==== The data

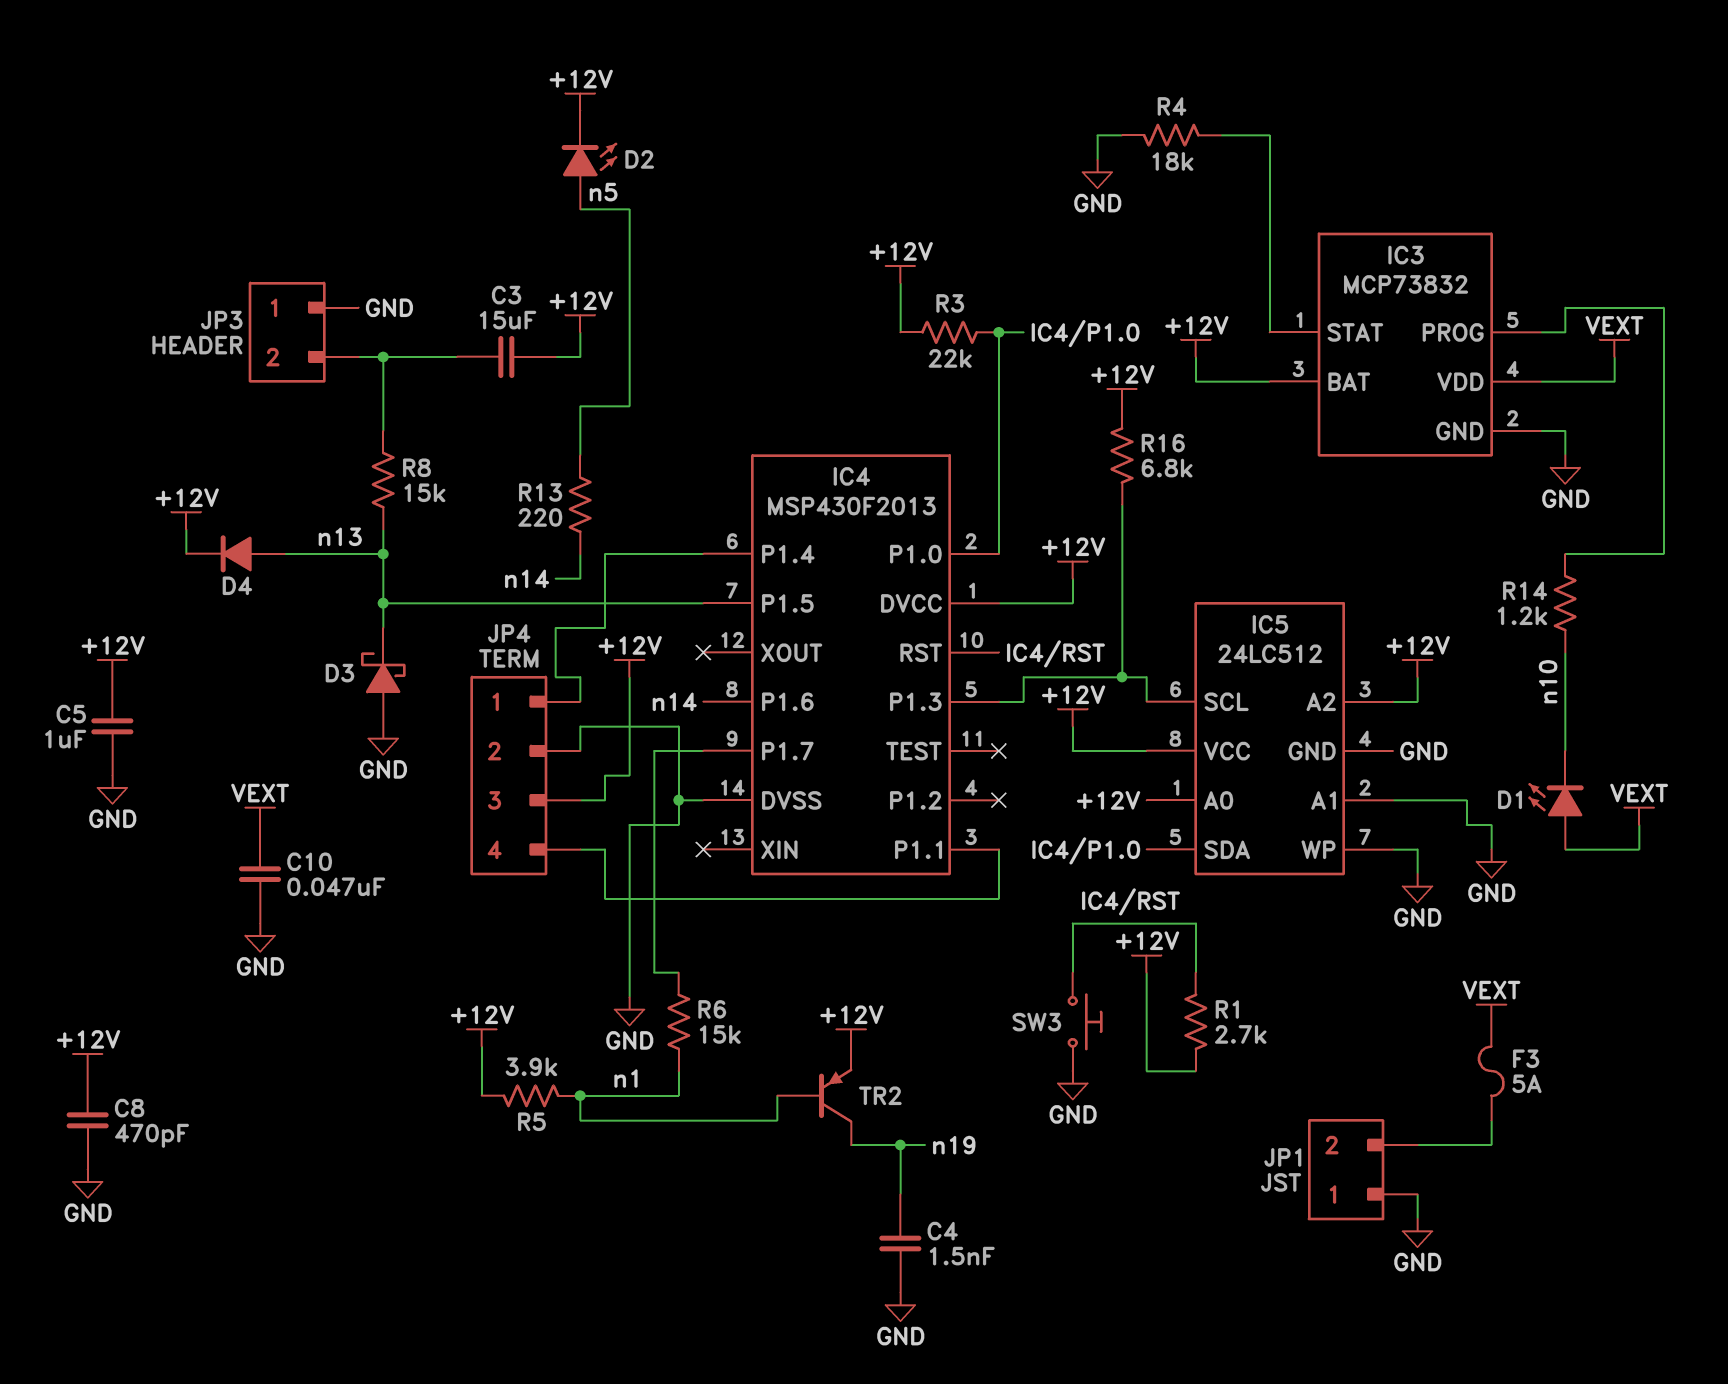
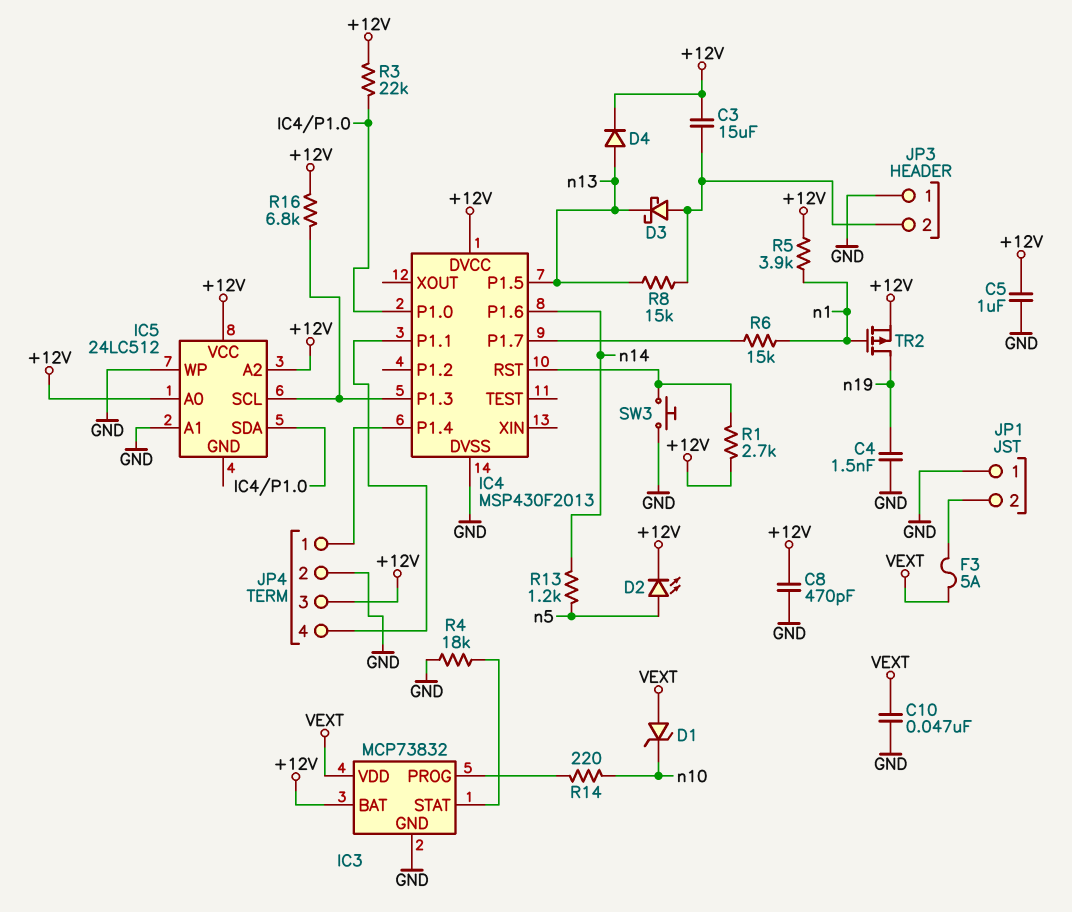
D1: LED (A VEXT, K n10) -> zener (A VEXT, K n10)
D3: schottky (A GND, K n13) -> schottky (A JP3/2, K n13)
IC5 pin GND: GND -> none
R13: 220 (n5, n14) -> 1.2k (n5, n14)
R14: 1.2k (IC3/PROG, n10) -> 220 (IC3/PROG, n10)
TR2: PNP (B n1, C n19, E +12V) -> PMOS (G n1, D n19, S +12V)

========

Directions for this task: From the first line of the entries above through the line with "R14: 1.2k (IC3/PROG, n10)", set down each line exactly and drop the pictures.

Response below:
D1: LED (A VEXT, K n10) -> zener (A VEXT, K n10)
D3: schottky (A GND, K n13) -> schottky (A JP3/2, K n13)
IC5 pin GND: GND -> none
R13: 220 (n5, n14) -> 1.2k (n5, n14)
R14: 1.2k (IC3/PROG, n10) -> 220 (IC3/PROG, n10)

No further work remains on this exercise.